(Object state comparisons)
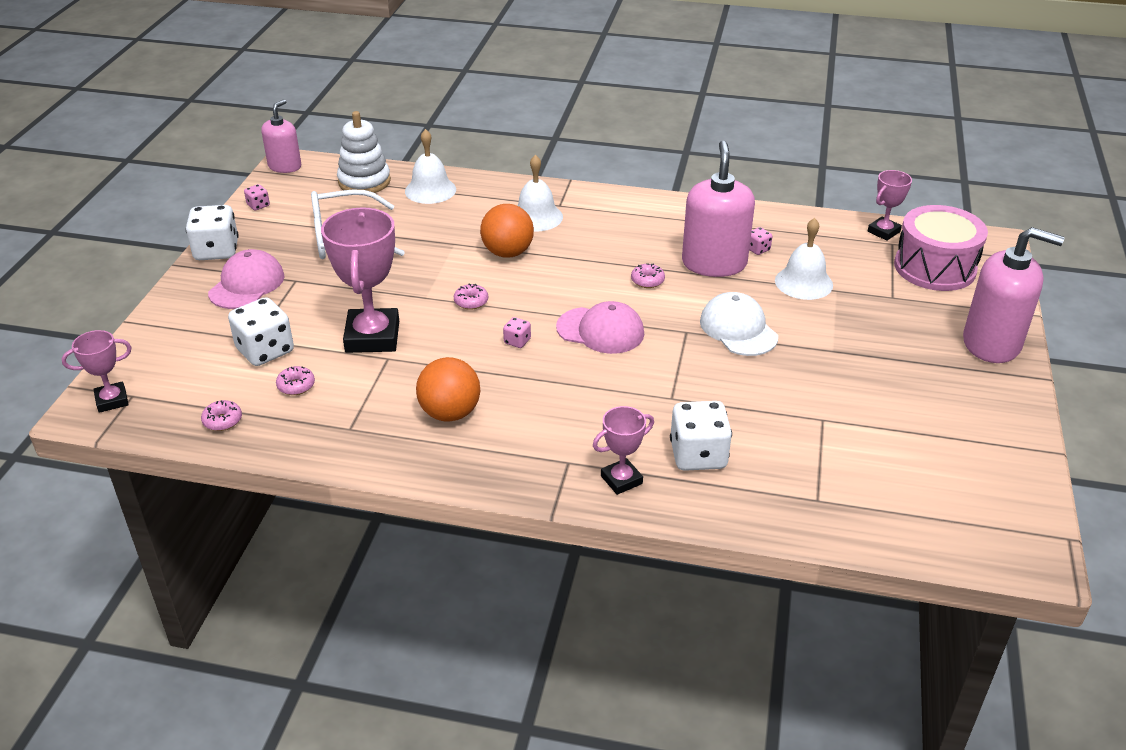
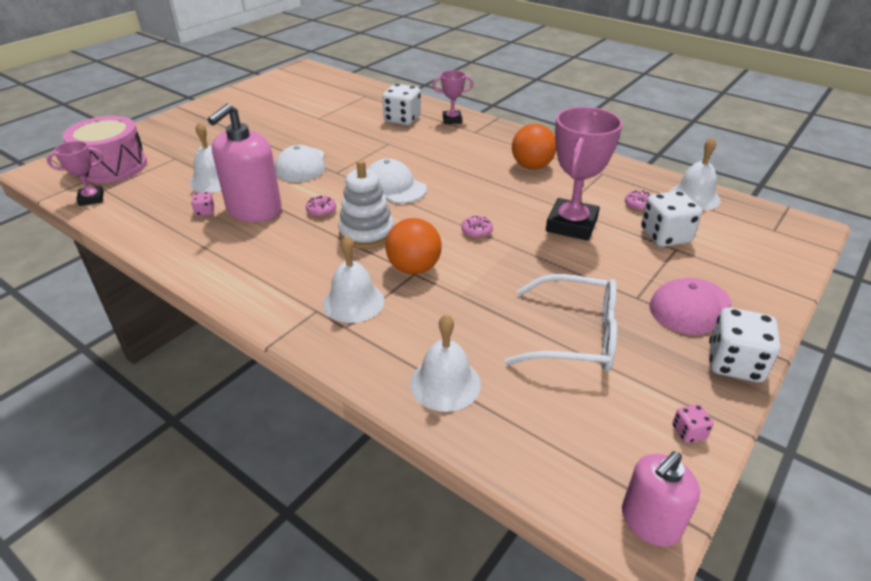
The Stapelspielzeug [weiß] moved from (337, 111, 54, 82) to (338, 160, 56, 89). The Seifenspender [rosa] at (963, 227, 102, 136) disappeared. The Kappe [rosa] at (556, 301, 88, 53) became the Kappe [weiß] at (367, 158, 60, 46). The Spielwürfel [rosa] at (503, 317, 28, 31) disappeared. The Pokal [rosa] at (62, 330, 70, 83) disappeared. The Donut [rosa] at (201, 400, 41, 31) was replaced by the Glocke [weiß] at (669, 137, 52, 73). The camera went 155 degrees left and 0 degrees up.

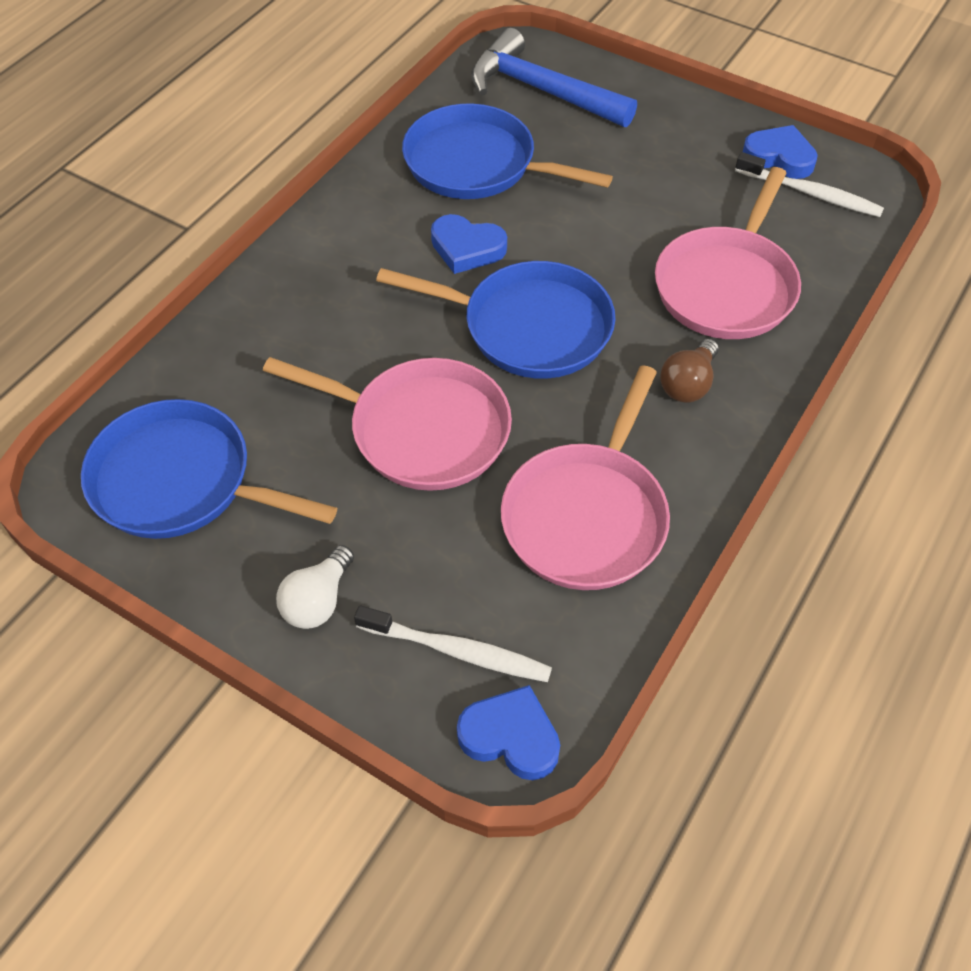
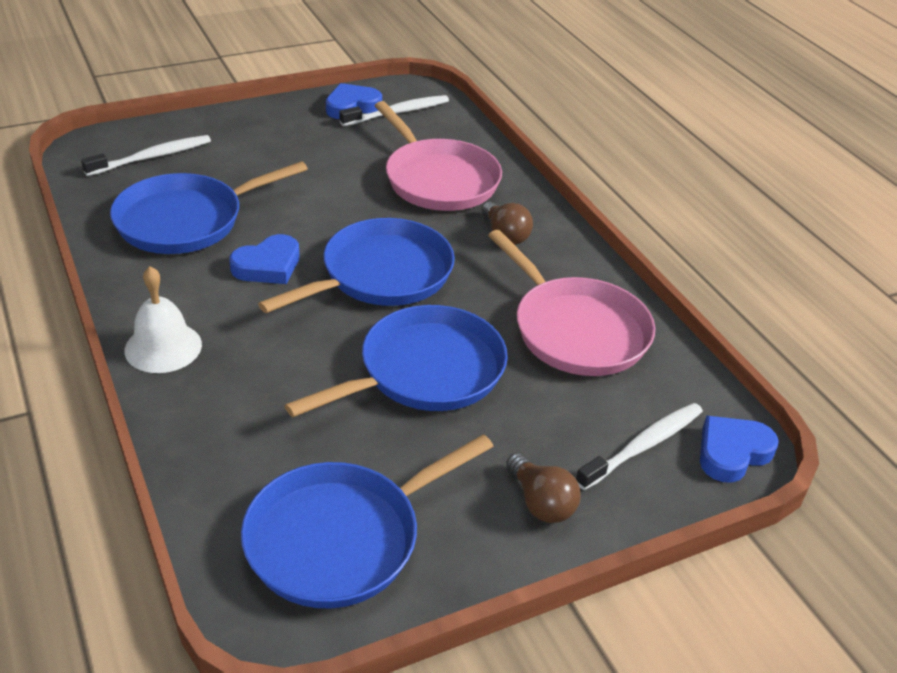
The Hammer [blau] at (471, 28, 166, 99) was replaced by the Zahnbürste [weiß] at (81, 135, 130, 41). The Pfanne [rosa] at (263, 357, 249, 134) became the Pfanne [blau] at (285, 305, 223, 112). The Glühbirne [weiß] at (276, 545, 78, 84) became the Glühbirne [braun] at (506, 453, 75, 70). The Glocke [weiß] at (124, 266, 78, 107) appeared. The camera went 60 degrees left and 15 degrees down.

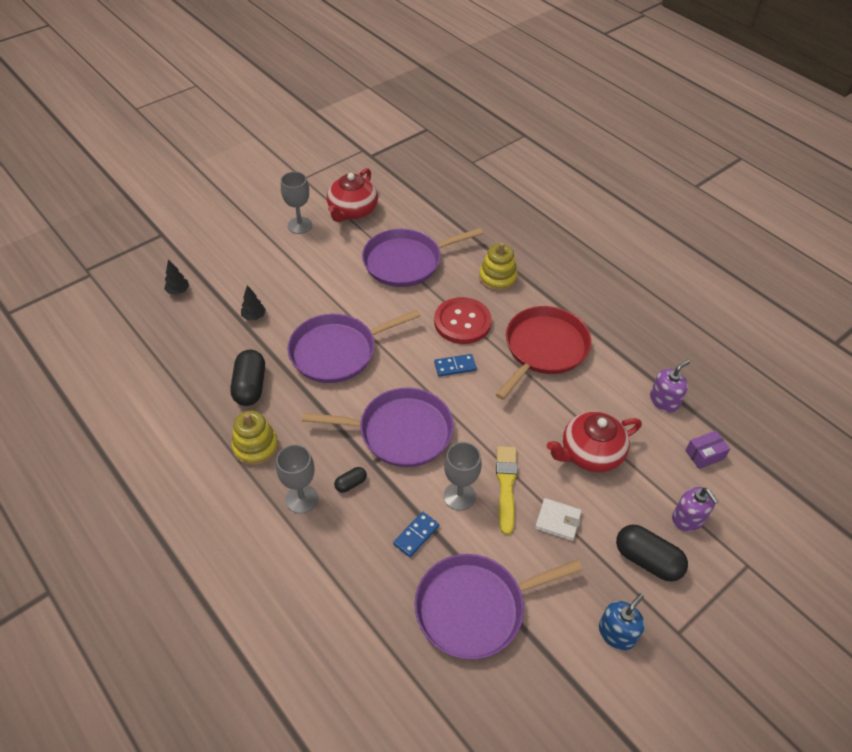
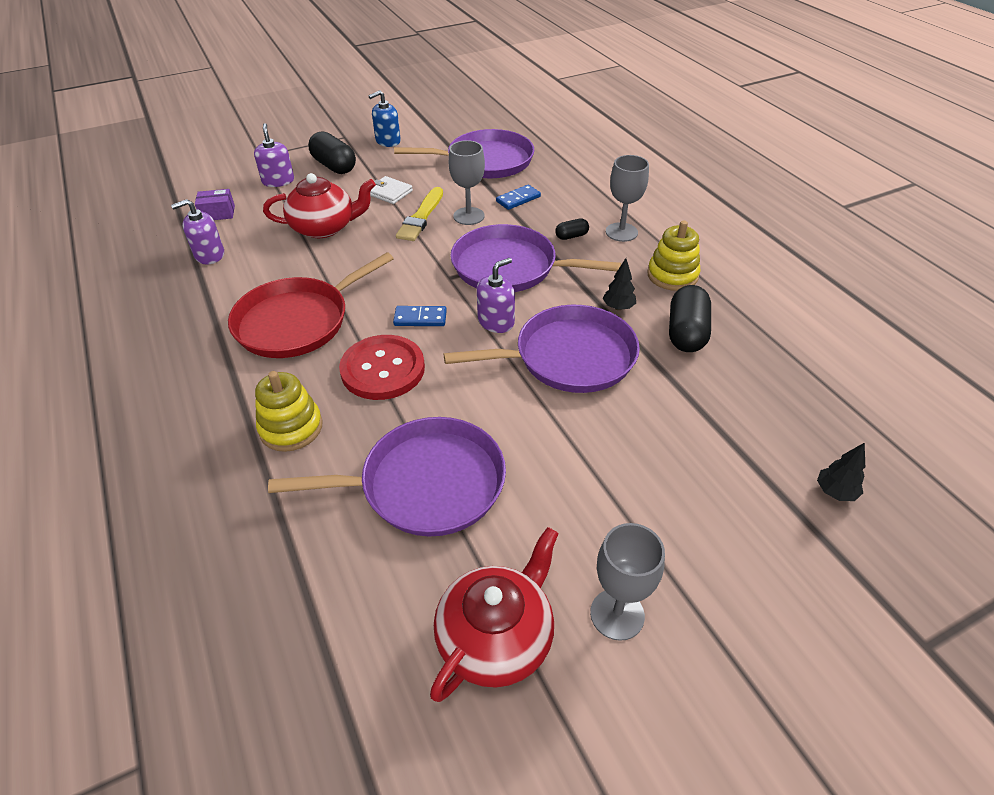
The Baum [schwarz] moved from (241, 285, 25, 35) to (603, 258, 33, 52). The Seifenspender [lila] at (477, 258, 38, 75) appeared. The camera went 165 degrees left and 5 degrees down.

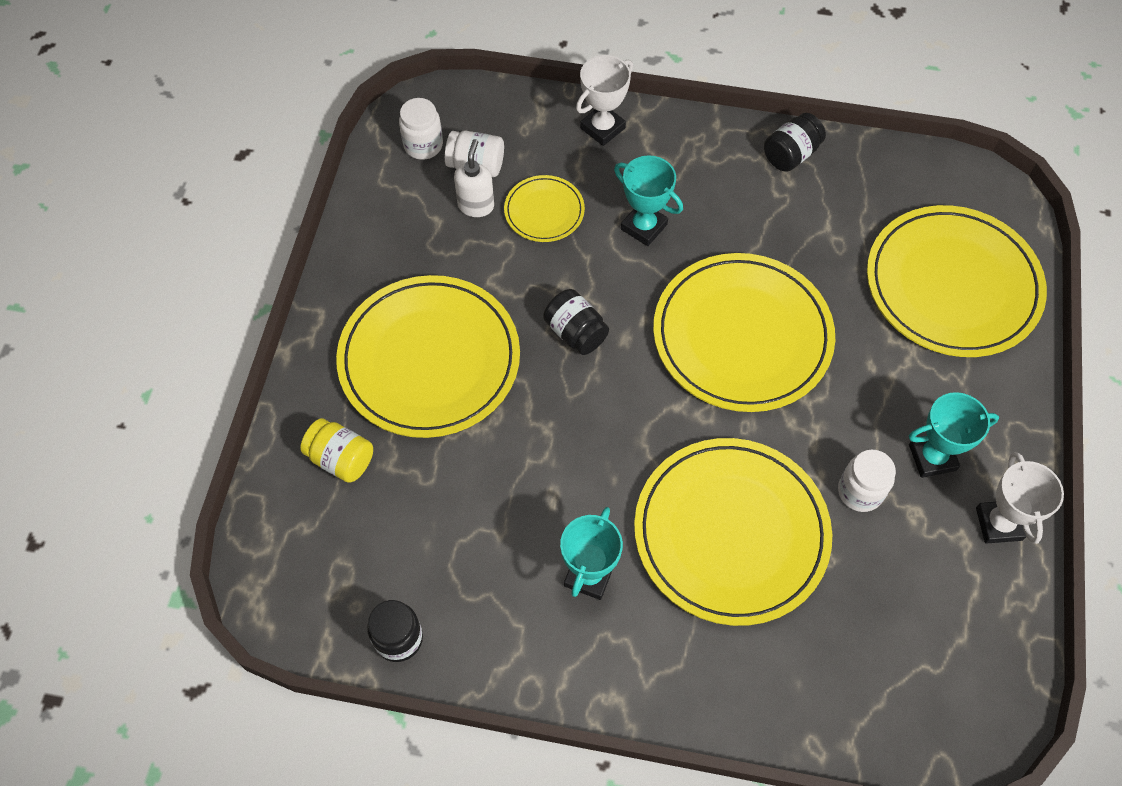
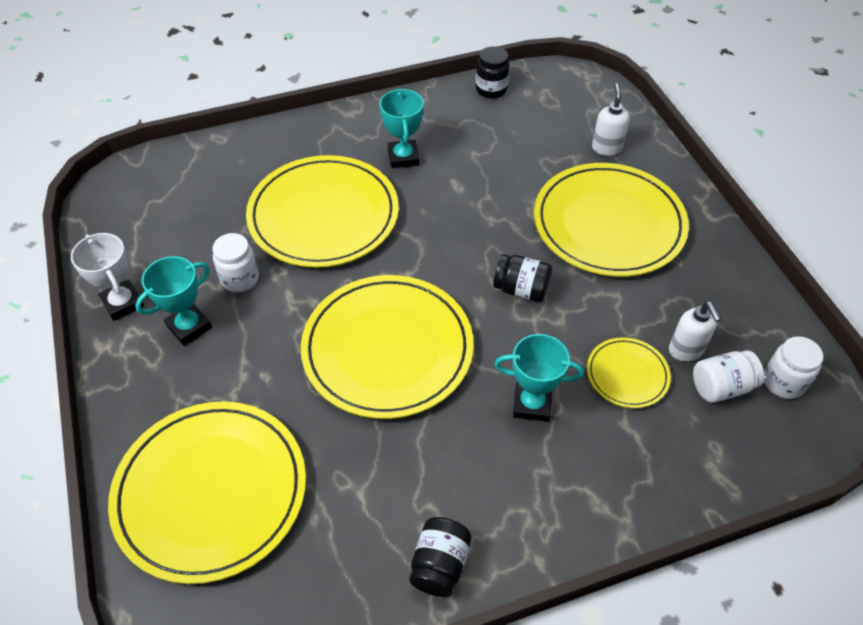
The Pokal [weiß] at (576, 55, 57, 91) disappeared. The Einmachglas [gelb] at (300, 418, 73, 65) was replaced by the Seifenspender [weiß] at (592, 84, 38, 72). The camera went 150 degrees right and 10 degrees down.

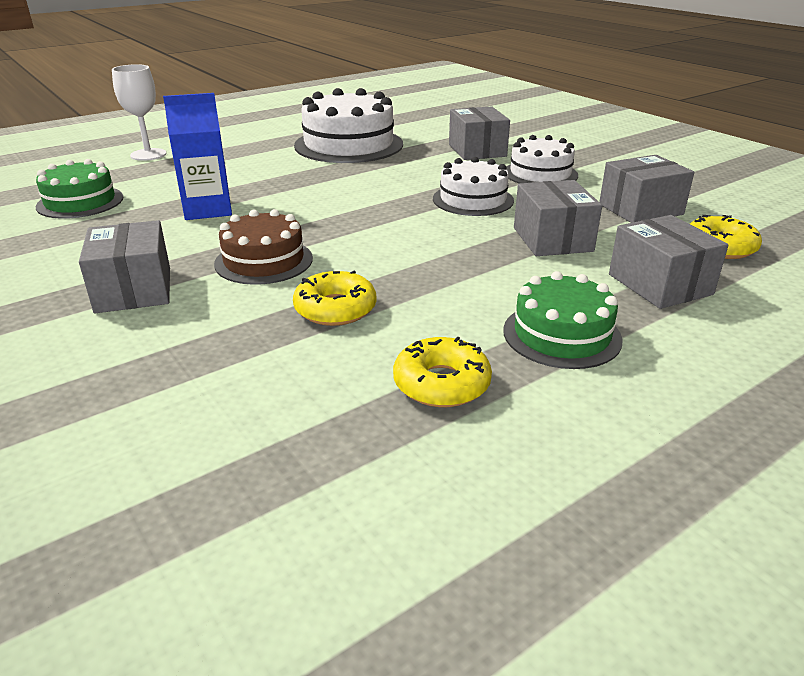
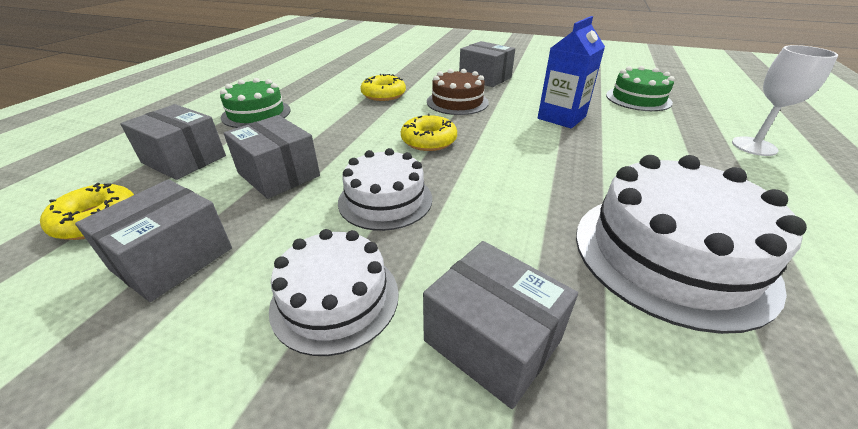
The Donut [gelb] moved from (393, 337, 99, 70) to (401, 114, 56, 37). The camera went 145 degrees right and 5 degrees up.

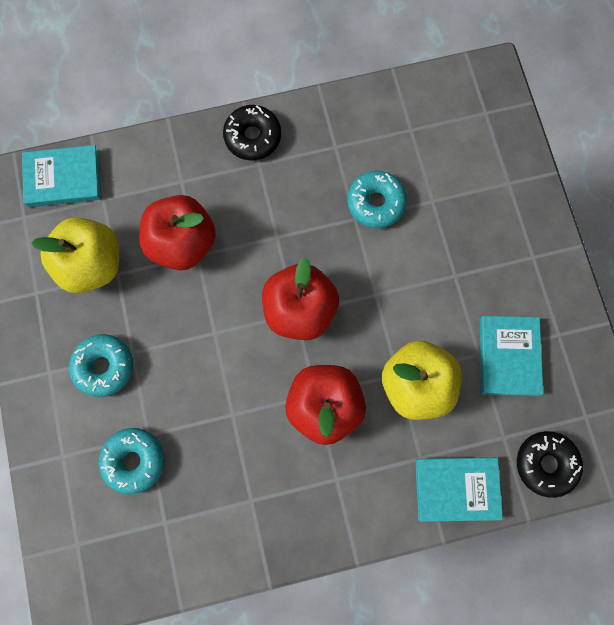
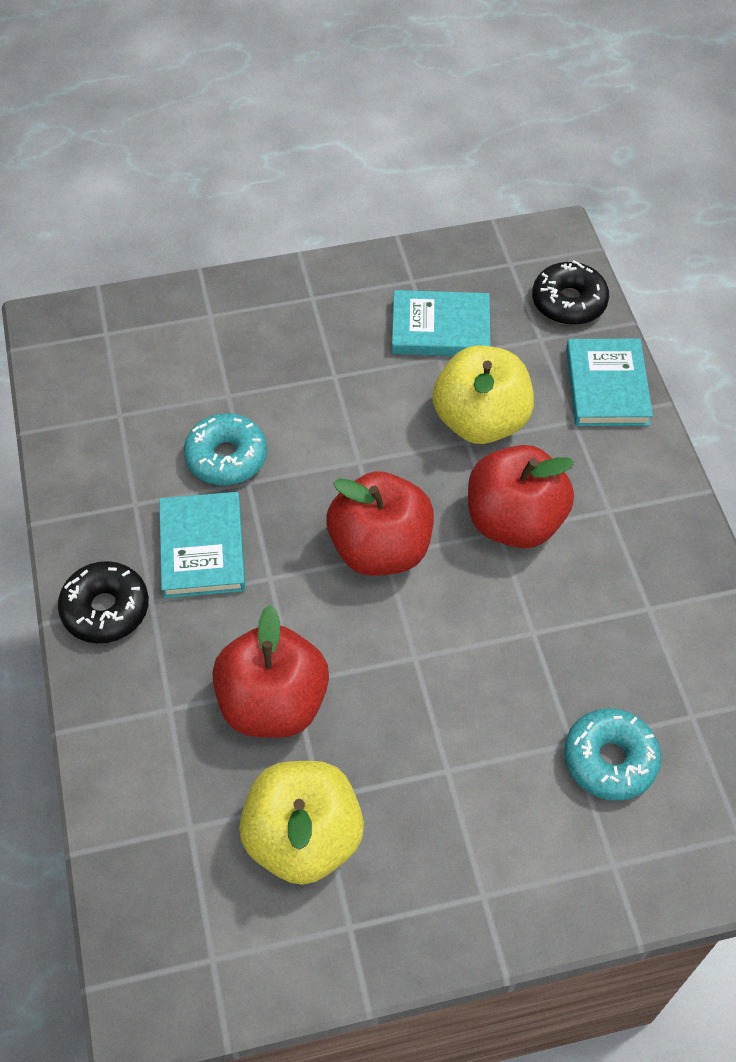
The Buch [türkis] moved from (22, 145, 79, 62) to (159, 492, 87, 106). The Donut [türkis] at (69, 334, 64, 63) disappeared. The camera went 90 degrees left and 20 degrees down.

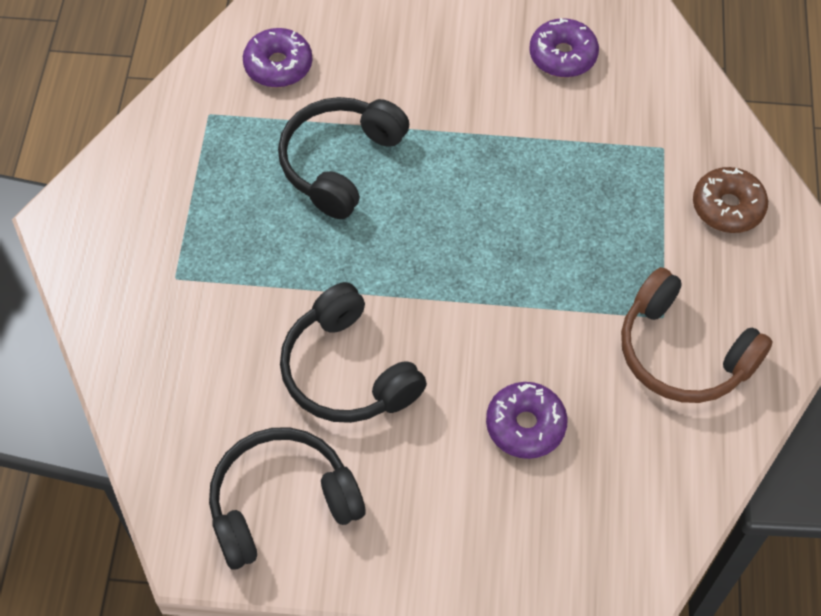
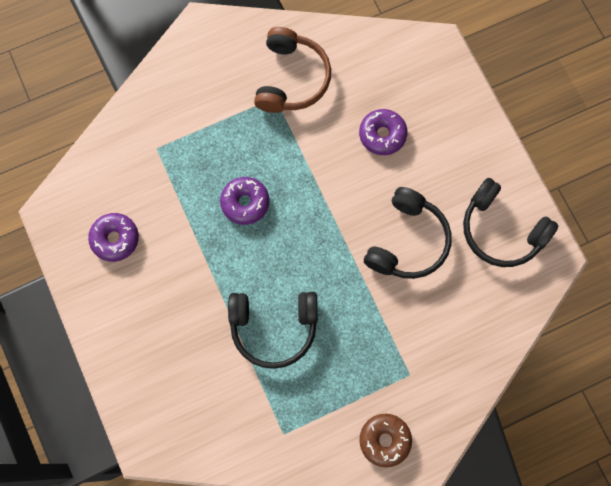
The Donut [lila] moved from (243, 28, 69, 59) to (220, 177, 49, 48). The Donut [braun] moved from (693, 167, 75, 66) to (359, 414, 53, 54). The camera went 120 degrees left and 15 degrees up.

About this task
Write out all the entries word for word, but skip any images.

Task solution
The Stapelspielzeug [weiß] moved from (337, 111, 54, 82) to (338, 160, 56, 89). The Seifenspender [rosa] at (963, 227, 102, 136) disappeared. The Kappe [rosa] at (556, 301, 88, 53) became the Kappe [weiß] at (367, 158, 60, 46). The Spielwürfel [rosa] at (503, 317, 28, 31) disappeared. The Pokal [rosa] at (62, 330, 70, 83) disappeared. The Donut [rosa] at (201, 400, 41, 31) was replaced by the Glocke [weiß] at (669, 137, 52, 73). The camera went 155 degrees left and 0 degrees up.

The Hammer [blau] at (471, 28, 166, 99) was replaced by the Zahnbürste [weiß] at (81, 135, 130, 41). The Pfanne [rosa] at (263, 357, 249, 134) became the Pfanne [blau] at (285, 305, 223, 112). The Glühbirne [weiß] at (276, 545, 78, 84) became the Glühbirne [braun] at (506, 453, 75, 70). The Glocke [weiß] at (124, 266, 78, 107) appeared. The camera went 60 degrees left and 15 degrees down.

The Baum [schwarz] moved from (241, 285, 25, 35) to (603, 258, 33, 52). The Seifenspender [lila] at (477, 258, 38, 75) appeared. The camera went 165 degrees left and 5 degrees down.

The Pokal [weiß] at (576, 55, 57, 91) disappeared. The Einmachglas [gelb] at (300, 418, 73, 65) was replaced by the Seifenspender [weiß] at (592, 84, 38, 72). The camera went 150 degrees right and 10 degrees down.

The Donut [gelb] moved from (393, 337, 99, 70) to (401, 114, 56, 37). The camera went 145 degrees right and 5 degrees up.

The Buch [türkis] moved from (22, 145, 79, 62) to (159, 492, 87, 106). The Donut [türkis] at (69, 334, 64, 63) disappeared. The camera went 90 degrees left and 20 degrees down.

The Donut [lila] moved from (243, 28, 69, 59) to (220, 177, 49, 48). The Donut [braun] moved from (693, 167, 75, 66) to (359, 414, 53, 54). The camera went 120 degrees left and 15 degrees up.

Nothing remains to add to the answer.